**What the task requires:**
Below this line is a set of entries; quote exactly the lines from the line that contains "purple house 246,181 -> none" to the line that contains "white mouse 369,106", both lines included.

**Records for the task:**

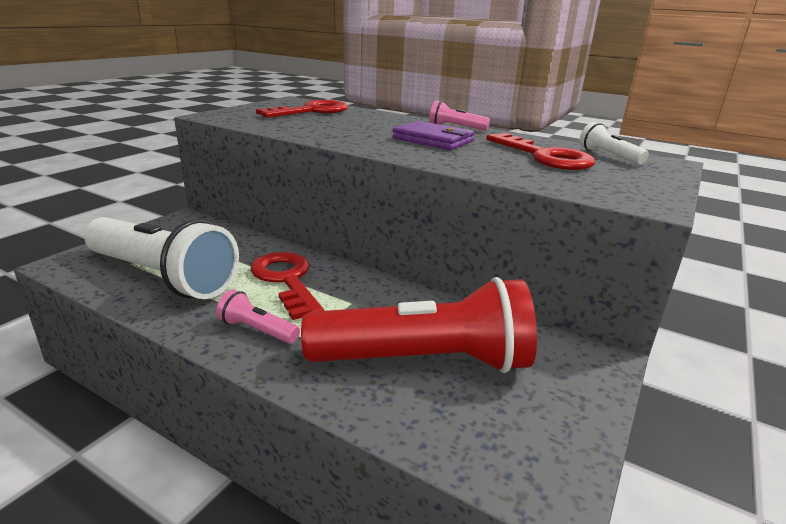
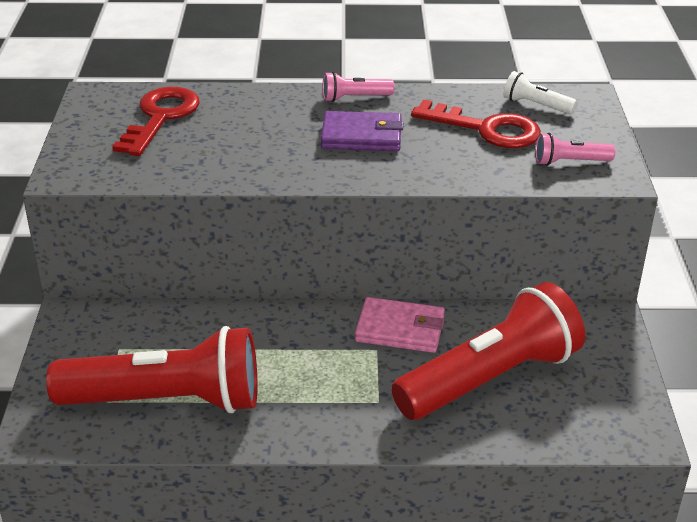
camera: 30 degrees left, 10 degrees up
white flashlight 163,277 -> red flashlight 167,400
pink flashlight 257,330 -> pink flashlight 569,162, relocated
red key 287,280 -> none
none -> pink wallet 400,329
--
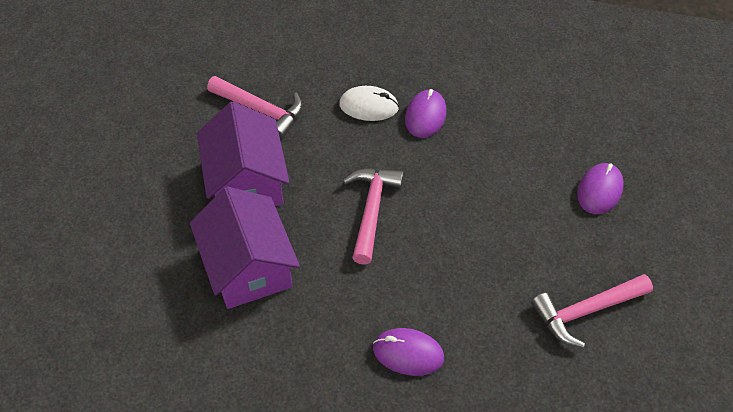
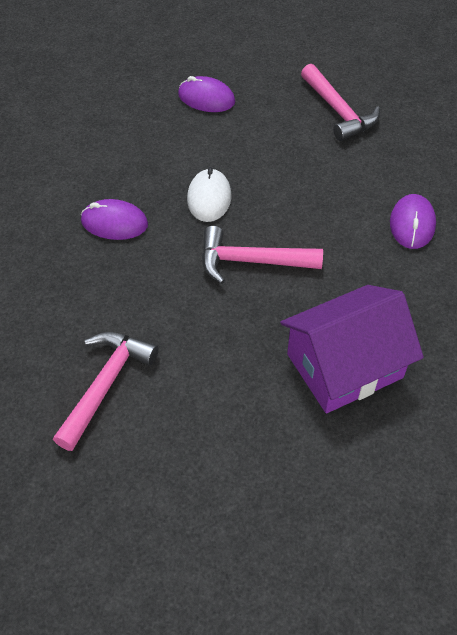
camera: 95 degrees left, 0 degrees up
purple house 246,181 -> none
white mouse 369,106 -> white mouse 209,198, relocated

**The answer:**
purple house 246,181 -> none
white mouse 369,106 -> white mouse 209,198, relocated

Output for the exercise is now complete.